▶ **Exercise instructions**
In the records that follow, the lines from the one containing "green boat: 4 -> 1" to the one containing "blue lamp: 2 -> 3", inclusive, are to be given again exactly.

▶ **Dataset entries**
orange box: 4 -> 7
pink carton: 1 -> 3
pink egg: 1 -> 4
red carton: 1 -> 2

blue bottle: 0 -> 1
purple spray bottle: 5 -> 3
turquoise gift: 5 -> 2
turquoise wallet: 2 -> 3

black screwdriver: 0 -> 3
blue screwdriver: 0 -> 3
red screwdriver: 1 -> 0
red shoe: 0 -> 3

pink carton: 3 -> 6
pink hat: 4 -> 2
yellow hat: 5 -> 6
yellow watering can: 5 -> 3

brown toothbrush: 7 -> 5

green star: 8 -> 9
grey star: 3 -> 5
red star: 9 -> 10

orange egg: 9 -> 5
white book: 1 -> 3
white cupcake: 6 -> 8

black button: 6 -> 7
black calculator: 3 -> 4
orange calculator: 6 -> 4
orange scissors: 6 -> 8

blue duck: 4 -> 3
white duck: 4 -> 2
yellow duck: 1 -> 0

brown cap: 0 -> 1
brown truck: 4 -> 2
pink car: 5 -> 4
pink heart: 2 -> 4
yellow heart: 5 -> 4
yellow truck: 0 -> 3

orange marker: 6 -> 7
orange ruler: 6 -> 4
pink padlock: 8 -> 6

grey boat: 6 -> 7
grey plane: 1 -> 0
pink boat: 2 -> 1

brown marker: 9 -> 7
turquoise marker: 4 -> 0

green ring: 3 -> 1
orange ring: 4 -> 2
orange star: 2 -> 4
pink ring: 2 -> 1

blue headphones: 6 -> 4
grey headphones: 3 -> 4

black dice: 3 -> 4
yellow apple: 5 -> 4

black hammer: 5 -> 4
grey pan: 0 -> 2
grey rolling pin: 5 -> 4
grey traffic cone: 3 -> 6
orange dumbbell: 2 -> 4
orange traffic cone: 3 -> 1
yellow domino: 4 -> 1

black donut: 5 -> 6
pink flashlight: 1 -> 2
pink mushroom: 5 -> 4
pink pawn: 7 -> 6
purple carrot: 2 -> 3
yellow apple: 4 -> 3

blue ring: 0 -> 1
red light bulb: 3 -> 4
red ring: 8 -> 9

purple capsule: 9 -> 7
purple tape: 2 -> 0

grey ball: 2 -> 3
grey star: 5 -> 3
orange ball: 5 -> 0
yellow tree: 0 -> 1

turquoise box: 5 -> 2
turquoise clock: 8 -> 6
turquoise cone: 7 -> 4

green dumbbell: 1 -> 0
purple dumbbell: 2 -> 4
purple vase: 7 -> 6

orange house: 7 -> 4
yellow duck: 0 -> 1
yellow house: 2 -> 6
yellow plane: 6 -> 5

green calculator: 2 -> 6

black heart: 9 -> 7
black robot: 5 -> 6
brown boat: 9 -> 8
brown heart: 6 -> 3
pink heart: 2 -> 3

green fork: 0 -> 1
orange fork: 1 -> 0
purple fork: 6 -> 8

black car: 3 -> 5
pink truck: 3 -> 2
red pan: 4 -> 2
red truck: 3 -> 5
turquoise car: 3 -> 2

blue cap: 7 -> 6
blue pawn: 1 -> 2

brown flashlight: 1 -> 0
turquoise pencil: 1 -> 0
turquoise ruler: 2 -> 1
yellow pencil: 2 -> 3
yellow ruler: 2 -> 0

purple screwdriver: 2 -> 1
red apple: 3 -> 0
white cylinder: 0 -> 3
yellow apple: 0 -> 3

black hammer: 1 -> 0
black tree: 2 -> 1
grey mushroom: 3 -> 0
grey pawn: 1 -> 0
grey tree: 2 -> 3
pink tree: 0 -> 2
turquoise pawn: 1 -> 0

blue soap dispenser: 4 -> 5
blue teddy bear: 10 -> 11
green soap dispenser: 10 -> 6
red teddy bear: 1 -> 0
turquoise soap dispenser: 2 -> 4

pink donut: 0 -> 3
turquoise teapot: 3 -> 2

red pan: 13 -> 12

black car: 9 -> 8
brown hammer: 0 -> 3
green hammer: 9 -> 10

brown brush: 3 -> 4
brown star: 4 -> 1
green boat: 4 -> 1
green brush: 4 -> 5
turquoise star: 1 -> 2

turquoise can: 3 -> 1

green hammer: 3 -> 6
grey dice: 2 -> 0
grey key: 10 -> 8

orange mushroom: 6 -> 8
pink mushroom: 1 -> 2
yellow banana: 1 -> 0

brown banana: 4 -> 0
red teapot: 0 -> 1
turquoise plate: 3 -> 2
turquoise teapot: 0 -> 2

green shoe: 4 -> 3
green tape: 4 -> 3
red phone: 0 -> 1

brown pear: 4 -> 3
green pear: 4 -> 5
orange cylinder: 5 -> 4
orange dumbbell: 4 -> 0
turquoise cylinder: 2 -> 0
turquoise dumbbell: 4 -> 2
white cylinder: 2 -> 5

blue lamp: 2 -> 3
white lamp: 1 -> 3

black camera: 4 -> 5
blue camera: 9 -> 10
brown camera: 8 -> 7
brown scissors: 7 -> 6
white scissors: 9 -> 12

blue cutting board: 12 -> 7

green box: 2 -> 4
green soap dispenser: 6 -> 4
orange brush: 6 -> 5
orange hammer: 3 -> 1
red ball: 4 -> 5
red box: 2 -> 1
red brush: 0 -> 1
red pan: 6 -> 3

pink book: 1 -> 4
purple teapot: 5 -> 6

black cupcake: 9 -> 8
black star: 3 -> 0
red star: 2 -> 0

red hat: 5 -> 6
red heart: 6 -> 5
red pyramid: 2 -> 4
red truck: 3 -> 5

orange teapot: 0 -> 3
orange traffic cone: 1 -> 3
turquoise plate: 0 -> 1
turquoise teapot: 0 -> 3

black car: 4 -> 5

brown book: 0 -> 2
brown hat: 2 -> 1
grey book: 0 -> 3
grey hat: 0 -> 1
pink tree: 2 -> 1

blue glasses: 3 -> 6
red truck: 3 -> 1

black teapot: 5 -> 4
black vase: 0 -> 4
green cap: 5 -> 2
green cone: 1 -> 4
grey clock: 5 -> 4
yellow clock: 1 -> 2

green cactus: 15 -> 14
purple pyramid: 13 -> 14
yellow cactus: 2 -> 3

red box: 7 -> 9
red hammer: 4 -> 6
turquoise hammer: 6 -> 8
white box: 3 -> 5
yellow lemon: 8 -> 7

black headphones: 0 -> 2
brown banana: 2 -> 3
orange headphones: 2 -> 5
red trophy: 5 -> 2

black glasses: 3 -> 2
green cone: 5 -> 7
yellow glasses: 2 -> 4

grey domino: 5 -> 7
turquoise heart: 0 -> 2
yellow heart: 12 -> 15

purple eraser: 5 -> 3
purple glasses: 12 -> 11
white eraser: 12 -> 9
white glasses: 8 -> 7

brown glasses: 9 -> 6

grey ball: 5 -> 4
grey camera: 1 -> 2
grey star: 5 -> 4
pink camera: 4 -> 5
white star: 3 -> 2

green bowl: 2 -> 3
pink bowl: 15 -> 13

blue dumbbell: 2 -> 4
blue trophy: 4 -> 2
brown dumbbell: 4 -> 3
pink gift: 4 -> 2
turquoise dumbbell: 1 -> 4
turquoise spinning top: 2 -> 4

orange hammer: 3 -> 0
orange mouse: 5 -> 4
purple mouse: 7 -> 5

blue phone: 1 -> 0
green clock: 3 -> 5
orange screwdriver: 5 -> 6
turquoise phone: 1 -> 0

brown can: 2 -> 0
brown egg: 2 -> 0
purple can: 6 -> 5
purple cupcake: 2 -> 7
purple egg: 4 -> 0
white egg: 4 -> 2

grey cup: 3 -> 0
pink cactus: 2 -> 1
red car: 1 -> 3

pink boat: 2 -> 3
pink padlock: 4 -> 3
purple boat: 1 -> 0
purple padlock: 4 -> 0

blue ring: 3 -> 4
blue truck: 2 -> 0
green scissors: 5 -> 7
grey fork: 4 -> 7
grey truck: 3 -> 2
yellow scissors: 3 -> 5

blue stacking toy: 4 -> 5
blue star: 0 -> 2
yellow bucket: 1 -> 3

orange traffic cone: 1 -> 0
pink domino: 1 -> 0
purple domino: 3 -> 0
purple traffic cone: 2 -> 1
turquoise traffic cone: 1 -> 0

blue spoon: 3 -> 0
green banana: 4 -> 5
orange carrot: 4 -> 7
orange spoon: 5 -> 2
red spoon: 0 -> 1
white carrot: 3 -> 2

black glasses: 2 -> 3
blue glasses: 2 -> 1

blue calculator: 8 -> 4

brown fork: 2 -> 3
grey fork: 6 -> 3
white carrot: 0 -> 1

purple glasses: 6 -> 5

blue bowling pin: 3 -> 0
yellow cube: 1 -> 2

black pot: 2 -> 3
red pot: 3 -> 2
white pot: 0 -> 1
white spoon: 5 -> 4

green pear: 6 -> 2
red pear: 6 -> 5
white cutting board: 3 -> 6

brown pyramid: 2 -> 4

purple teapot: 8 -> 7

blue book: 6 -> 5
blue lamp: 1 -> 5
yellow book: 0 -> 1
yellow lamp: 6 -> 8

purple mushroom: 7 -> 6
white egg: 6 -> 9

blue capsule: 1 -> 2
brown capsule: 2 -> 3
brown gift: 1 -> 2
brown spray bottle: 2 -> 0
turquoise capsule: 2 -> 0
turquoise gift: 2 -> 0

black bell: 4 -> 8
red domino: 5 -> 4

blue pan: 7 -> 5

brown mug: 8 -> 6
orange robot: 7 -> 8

▶ **Solution to this problem**
green boat: 4 -> 1
green brush: 4 -> 5
turquoise star: 1 -> 2

turquoise can: 3 -> 1

green hammer: 3 -> 6
grey dice: 2 -> 0
grey key: 10 -> 8

orange mushroom: 6 -> 8
pink mushroom: 1 -> 2
yellow banana: 1 -> 0

brown banana: 4 -> 0
red teapot: 0 -> 1
turquoise plate: 3 -> 2
turquoise teapot: 0 -> 2

green shoe: 4 -> 3
green tape: 4 -> 3
red phone: 0 -> 1

brown pear: 4 -> 3
green pear: 4 -> 5
orange cylinder: 5 -> 4
orange dumbbell: 4 -> 0
turquoise cylinder: 2 -> 0
turquoise dumbbell: 4 -> 2
white cylinder: 2 -> 5

blue lamp: 2 -> 3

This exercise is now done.